■ **Exercise materials**:
┄┄┄┄┄┄
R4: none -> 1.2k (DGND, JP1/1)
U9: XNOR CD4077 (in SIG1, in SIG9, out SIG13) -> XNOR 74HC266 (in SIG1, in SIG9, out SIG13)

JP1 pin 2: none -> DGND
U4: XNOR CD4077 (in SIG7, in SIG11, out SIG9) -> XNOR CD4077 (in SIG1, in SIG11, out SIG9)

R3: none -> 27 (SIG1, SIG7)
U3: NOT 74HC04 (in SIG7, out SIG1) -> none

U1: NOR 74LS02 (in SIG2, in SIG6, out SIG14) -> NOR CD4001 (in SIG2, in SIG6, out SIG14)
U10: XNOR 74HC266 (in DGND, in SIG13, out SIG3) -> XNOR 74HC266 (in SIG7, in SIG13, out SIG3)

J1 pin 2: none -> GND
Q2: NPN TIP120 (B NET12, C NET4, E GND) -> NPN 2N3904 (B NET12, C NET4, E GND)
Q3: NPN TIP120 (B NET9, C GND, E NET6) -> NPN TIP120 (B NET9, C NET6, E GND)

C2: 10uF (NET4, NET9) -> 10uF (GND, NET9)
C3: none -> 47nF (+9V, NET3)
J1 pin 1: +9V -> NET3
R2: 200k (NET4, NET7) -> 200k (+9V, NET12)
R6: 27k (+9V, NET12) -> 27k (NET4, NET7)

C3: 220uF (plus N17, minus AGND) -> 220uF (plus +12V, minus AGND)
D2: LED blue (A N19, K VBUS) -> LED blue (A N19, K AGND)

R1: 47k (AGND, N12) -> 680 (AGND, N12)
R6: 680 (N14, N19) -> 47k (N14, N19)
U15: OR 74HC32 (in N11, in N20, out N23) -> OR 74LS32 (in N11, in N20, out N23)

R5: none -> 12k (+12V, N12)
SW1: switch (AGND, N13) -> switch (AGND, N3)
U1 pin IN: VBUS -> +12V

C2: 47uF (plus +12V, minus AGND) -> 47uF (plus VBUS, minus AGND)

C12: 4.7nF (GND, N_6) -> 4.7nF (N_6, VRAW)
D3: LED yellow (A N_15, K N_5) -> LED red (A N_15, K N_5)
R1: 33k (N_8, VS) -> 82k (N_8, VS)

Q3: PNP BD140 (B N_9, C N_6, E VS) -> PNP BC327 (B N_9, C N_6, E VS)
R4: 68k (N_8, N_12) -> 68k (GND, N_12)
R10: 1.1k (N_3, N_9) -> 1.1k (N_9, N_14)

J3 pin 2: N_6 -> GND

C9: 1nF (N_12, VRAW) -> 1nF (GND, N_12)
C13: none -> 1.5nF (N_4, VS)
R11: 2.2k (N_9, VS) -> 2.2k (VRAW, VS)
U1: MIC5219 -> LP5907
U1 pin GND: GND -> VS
┄┄┄┄┄┄
■ **Prompt**: The lines to retype, exactly and only, run from the first line of the material through the line with "Q3: NPN TIP120".

■ **Written answer**:
R4: none -> 1.2k (DGND, JP1/1)
U9: XNOR CD4077 (in SIG1, in SIG9, out SIG13) -> XNOR 74HC266 (in SIG1, in SIG9, out SIG13)

JP1 pin 2: none -> DGND
U4: XNOR CD4077 (in SIG7, in SIG11, out SIG9) -> XNOR CD4077 (in SIG1, in SIG11, out SIG9)

R3: none -> 27 (SIG1, SIG7)
U3: NOT 74HC04 (in SIG7, out SIG1) -> none

U1: NOR 74LS02 (in SIG2, in SIG6, out SIG14) -> NOR CD4001 (in SIG2, in SIG6, out SIG14)
U10: XNOR 74HC266 (in DGND, in SIG13, out SIG3) -> XNOR 74HC266 (in SIG7, in SIG13, out SIG3)

J1 pin 2: none -> GND
Q2: NPN TIP120 (B NET12, C NET4, E GND) -> NPN 2N3904 (B NET12, C NET4, E GND)
Q3: NPN TIP120 (B NET9, C GND, E NET6) -> NPN TIP120 (B NET9, C NET6, E GND)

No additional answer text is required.